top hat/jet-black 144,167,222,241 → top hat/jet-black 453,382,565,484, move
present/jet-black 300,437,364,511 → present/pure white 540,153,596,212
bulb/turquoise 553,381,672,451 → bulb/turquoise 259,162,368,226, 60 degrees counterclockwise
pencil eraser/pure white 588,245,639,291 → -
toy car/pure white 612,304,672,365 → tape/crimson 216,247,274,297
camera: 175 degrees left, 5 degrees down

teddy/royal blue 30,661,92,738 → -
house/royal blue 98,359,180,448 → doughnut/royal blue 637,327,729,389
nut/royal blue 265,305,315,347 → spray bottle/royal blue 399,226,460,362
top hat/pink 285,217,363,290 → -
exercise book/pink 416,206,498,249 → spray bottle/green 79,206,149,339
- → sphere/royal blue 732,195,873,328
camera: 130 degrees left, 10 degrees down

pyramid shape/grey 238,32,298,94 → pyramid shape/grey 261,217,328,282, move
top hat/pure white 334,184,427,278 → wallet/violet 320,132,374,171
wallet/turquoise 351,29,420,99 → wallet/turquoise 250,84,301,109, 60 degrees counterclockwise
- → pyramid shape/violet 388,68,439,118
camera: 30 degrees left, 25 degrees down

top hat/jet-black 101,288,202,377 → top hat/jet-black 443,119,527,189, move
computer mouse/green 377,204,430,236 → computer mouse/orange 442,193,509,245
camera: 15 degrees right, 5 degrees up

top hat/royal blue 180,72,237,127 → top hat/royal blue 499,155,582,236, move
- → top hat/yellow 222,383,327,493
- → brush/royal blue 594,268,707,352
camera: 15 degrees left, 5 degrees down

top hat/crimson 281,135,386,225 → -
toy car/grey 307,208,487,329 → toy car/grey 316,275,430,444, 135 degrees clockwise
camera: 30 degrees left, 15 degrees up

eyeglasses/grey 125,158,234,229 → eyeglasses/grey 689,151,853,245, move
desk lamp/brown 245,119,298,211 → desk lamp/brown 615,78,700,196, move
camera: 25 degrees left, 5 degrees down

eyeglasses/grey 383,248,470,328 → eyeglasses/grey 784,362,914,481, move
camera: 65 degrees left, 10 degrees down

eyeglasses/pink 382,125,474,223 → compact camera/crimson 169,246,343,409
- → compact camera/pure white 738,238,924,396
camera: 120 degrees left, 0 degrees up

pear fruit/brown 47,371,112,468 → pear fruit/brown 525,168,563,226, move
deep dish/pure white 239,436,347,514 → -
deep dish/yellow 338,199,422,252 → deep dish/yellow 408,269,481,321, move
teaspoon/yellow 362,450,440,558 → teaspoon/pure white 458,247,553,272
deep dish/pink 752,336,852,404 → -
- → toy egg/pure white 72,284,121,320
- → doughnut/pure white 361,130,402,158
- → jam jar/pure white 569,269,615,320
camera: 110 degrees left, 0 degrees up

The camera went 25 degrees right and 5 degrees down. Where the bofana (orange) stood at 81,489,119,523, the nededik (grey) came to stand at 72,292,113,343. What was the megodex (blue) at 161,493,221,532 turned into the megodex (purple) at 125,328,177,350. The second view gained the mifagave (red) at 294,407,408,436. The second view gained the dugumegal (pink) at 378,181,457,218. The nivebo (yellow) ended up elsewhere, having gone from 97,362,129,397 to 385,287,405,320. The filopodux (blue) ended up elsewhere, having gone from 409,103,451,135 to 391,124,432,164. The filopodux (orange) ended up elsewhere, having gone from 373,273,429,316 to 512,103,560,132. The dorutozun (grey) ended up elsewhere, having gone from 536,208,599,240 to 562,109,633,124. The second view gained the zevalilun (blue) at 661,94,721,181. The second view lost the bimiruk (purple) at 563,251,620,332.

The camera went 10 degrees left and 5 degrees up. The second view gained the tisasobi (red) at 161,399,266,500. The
▬▬▬▬▬▬
# YOUR GOAL
Each line above from the one with "pencil eraser/pure white" up to and including the one with "toy car/pure white" must be set down exactly, and no line outside that span may appear.

# ANSWER BOX
pencil eraser/pure white 588,245,639,291 → -
toy car/pure white 612,304,672,365 → tape/crimson 216,247,274,297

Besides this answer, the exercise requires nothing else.